TASK TO CARRY OUT:
The whole listing below should be printed again exactly, with no images.

DATA:
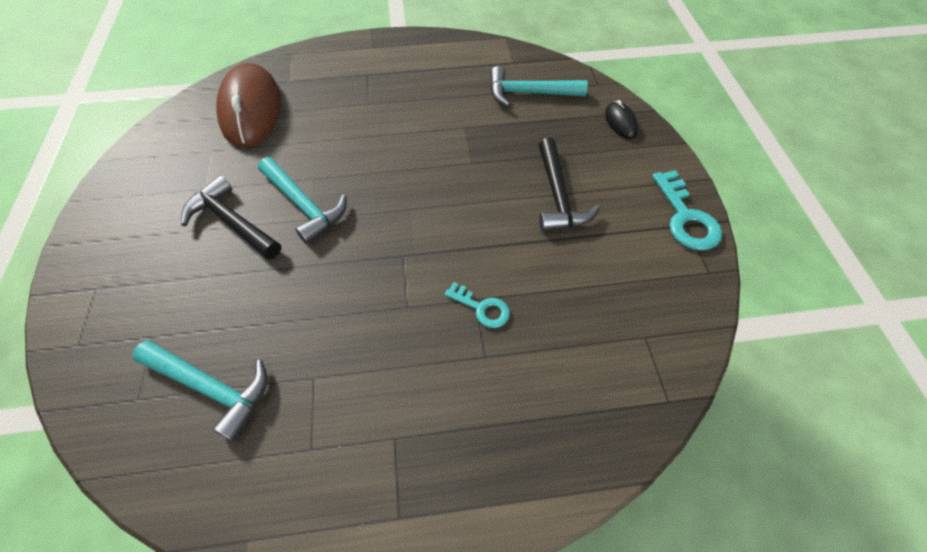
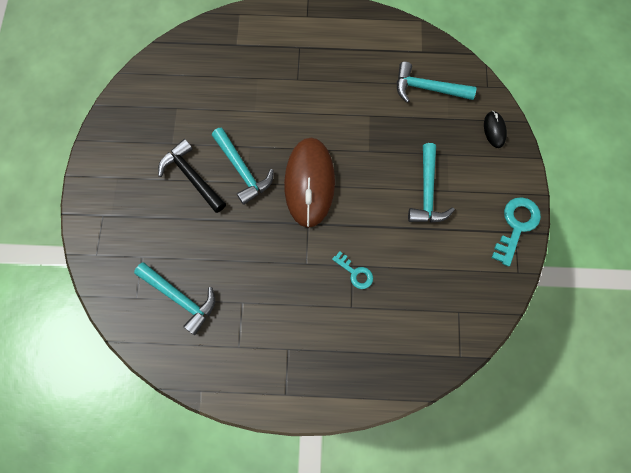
camera: 10 degrees right, 15 degrees up
brown mouse [216,63,281,147] -> brown mouse moved to [284,138,335,228]
black hammer [539,138,600,231] -> turquoise hammer [408,143,455,223]
turquoise key [652,170,722,251] -> turquoise key turned 150 degrees counterclockwise [492,197,541,266]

YOUR SOLUTION:
camera: 10 degrees right, 15 degrees up
brown mouse [216,63,281,147] -> brown mouse moved to [284,138,335,228]
black hammer [539,138,600,231] -> turquoise hammer [408,143,455,223]
turquoise key [652,170,722,251] -> turquoise key turned 150 degrees counterclockwise [492,197,541,266]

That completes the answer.